(Beginning of Collected material)

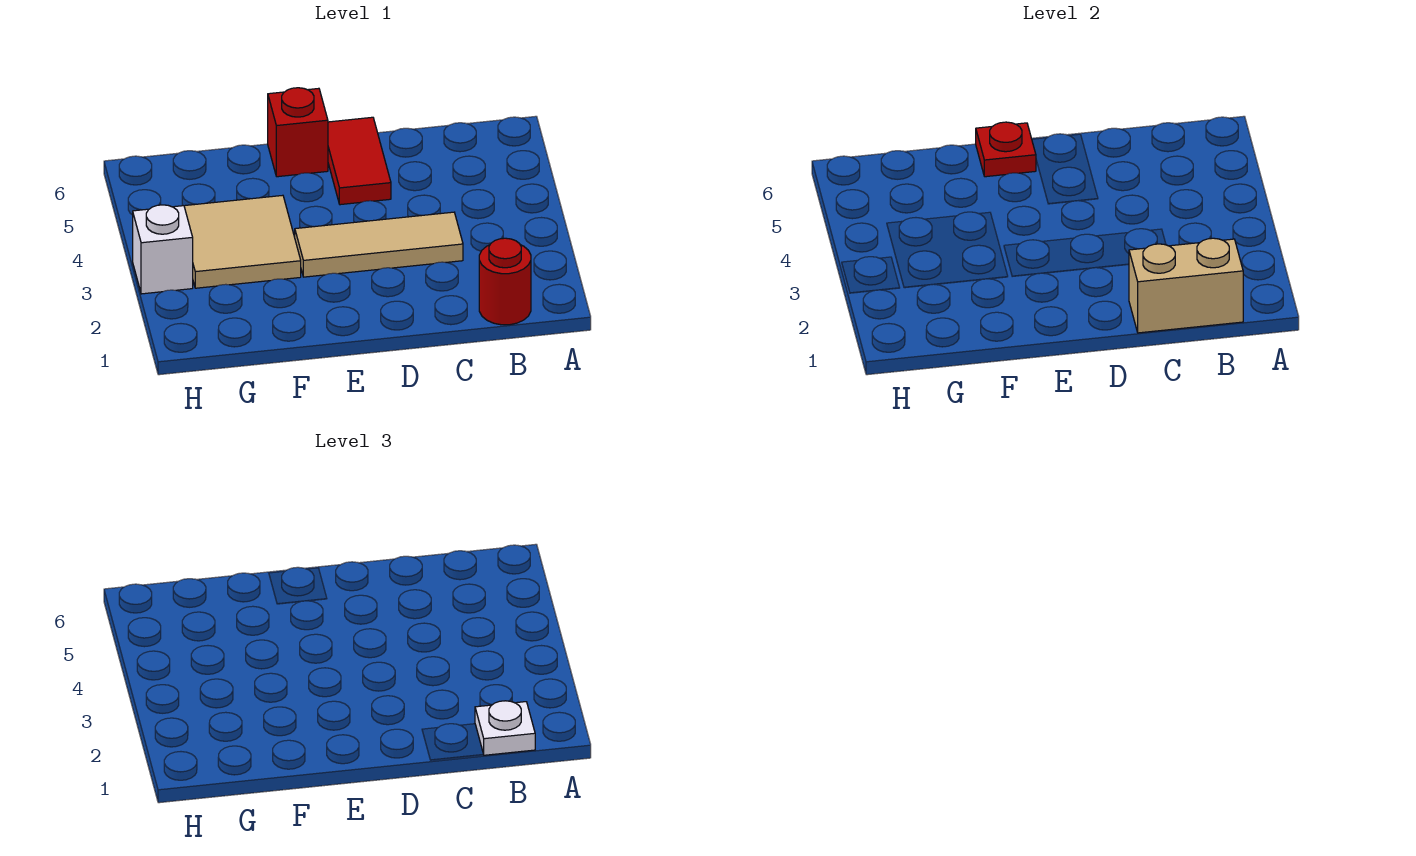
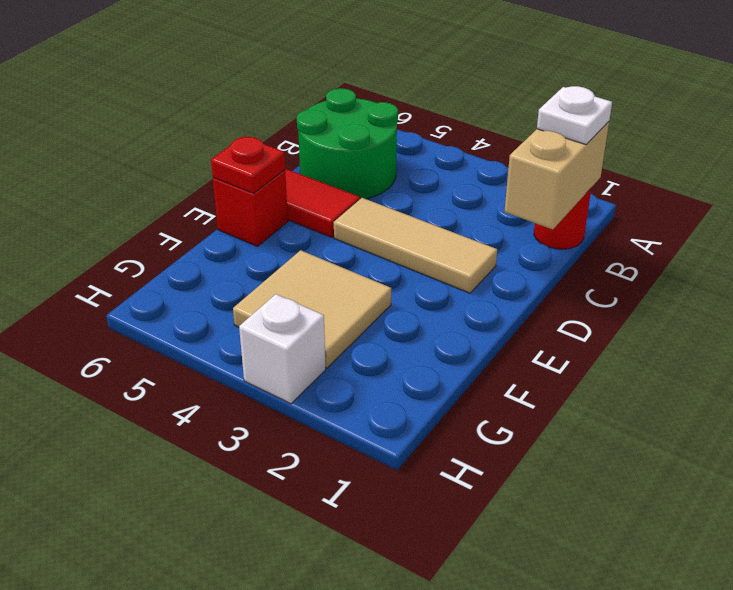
none -> green round brick B5:C6 level 1
tan tile C3:E3 level 1 -> tan tile D2:D4 level 1

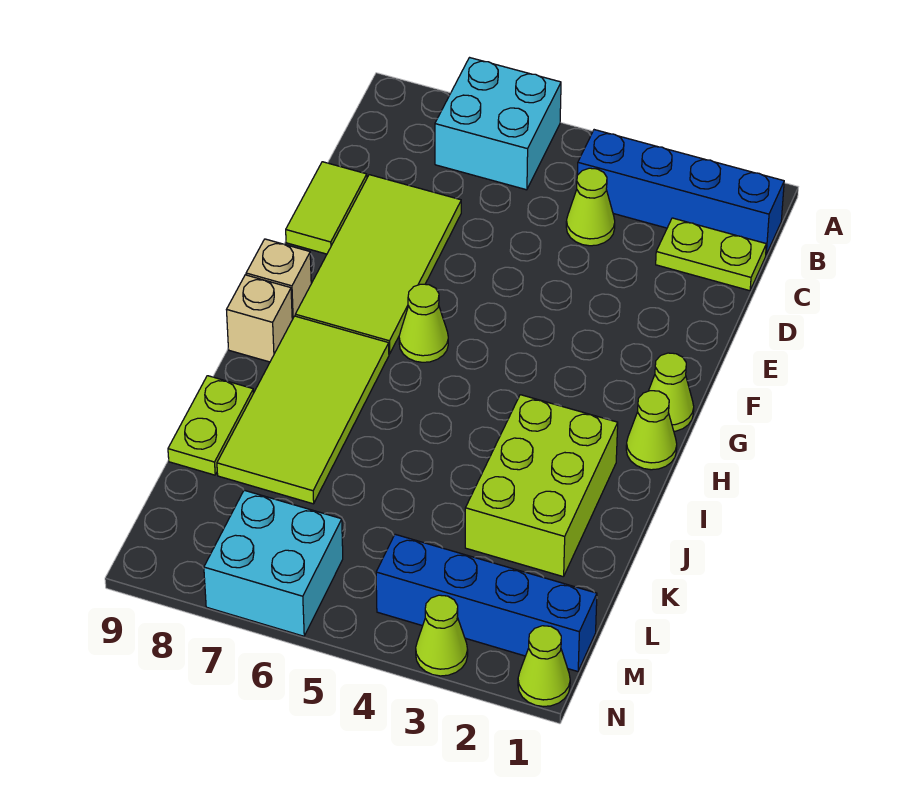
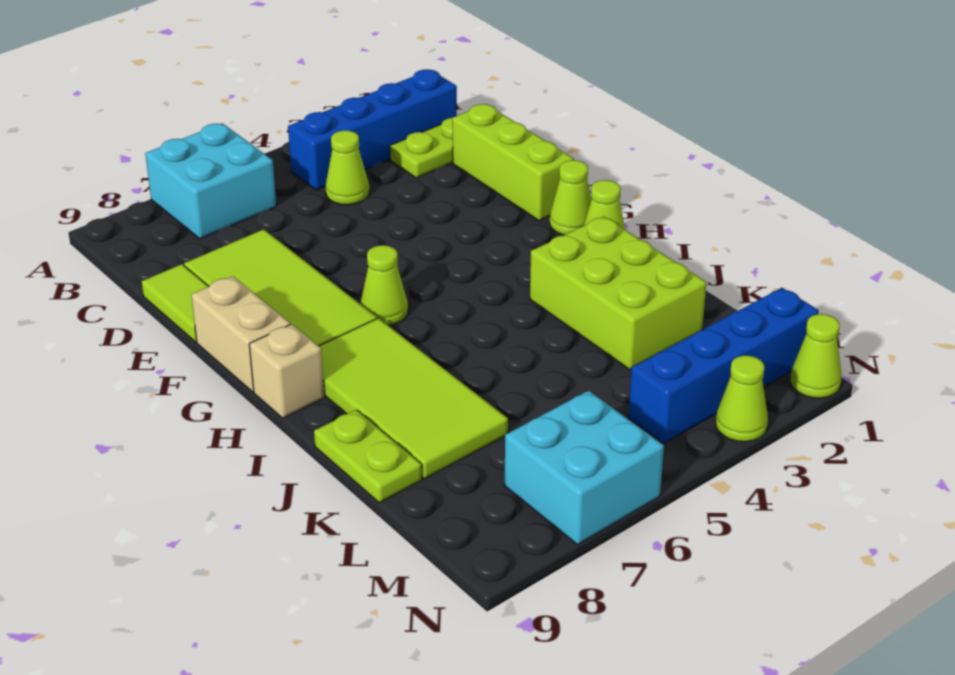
none -> lime brick D1:F1 level 1
tan brick G9 level 1 -> tan brick F9:G9 level 1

(End of Collected material)

(Work to be completed)
Only the lines from the one containing "none -> lime brick D1:F1 level 1" to the end of the listing belong in the output, each reproduced exactly.

(Answer space)
none -> lime brick D1:F1 level 1
tan brick G9 level 1 -> tan brick F9:G9 level 1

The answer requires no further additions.